··· Information supplied ···
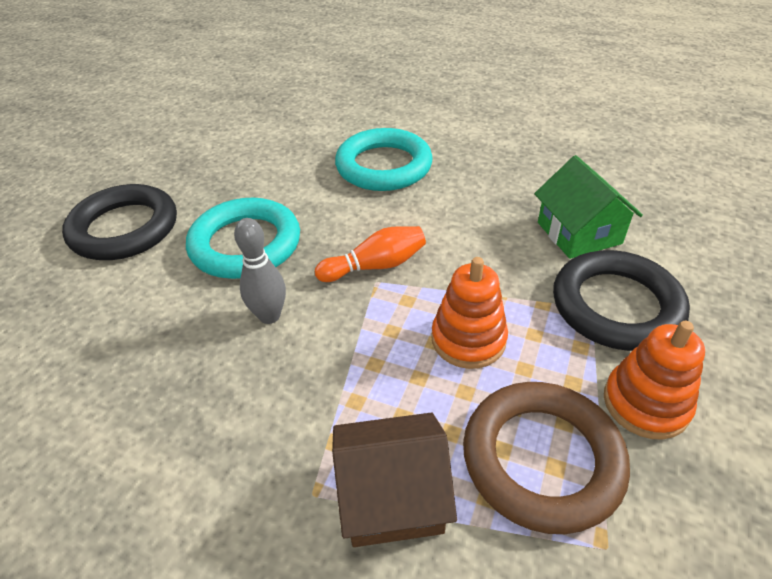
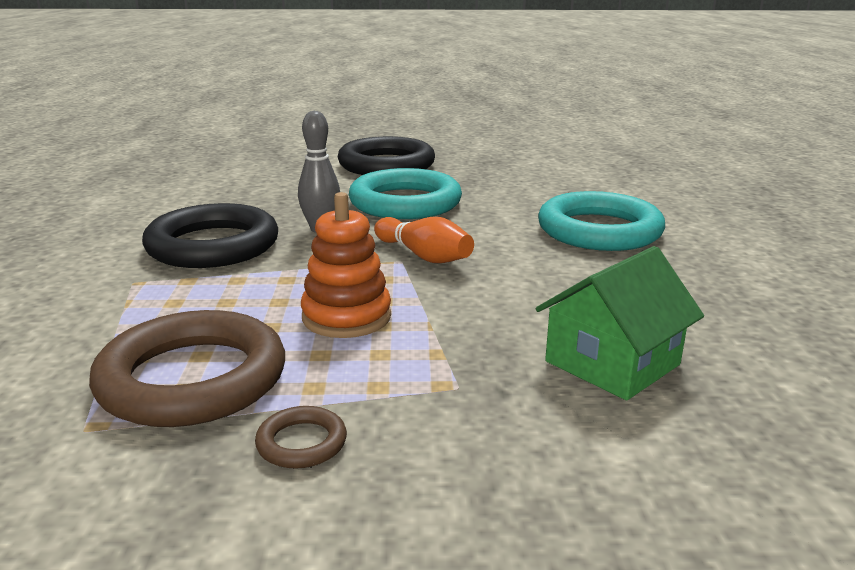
camera: 65 degrees right, 20 degrees down
(392, 496) = (135, 312): brown house -> none
(616, 306) = (476, 406): black ring -> black ring (213, 245)
(645, 403) = (301, 443): orange stacking toy -> brown ring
···
▶ The problem
Repeat the line containing "(392, 496) = (135, 312): brown house -> none" and all subsequent lines through the final line of the data, exactly and with no others.

▶ Solution to this exercise
(392, 496) = (135, 312): brown house -> none
(616, 306) = (476, 406): black ring -> black ring (213, 245)
(645, 403) = (301, 443): orange stacking toy -> brown ring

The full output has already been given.